(Extracted records)
━━━━━━━━━━━━━━━━
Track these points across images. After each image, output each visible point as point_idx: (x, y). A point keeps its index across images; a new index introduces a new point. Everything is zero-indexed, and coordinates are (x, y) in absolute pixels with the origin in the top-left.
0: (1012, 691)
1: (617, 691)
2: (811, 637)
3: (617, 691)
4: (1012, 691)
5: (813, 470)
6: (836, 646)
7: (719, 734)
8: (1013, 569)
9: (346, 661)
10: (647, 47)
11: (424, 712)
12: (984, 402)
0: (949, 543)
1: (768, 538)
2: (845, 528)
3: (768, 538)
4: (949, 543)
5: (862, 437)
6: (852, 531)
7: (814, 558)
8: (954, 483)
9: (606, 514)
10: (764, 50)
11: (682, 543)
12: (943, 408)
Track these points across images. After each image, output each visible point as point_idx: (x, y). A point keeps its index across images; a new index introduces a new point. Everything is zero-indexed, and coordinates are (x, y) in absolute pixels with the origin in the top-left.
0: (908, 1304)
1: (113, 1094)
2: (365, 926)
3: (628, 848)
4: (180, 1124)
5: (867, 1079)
━━━━━━━━━━━━━━━━
### Exercise requirements
Copy out the records above, swapping every "zero-indexed" for "0-indexed" and changing nothing else.

### Exercise answer
Track these points across images. After each image, output each visible point as point_idx: (x, y). A point keeps its index across images; a new index introduces a new point. Everything is 0-indexed, and coordinates are (x, y) in absolute pixels with the origin in the top-left.
0: (1012, 691)
1: (617, 691)
2: (811, 637)
3: (617, 691)
4: (1012, 691)
5: (813, 470)
6: (836, 646)
7: (719, 734)
8: (1013, 569)
9: (346, 661)
10: (647, 47)
11: (424, 712)
12: (984, 402)
0: (949, 543)
1: (768, 538)
2: (845, 528)
3: (768, 538)
4: (949, 543)
5: (862, 437)
6: (852, 531)
7: (814, 558)
8: (954, 483)
9: (606, 514)
10: (764, 50)
11: (682, 543)
12: (943, 408)
Track these points across images. After each image, output each visible point as point_idx: (x, y). A point keeps its index across images; a new index introduces a new point. Everything is 0-indexed, and coordinates are (x, y) in absolute pixels with the origin in the top-left.
0: (908, 1304)
1: (113, 1094)
2: (365, 926)
3: (628, 848)
4: (180, 1124)
5: (867, 1079)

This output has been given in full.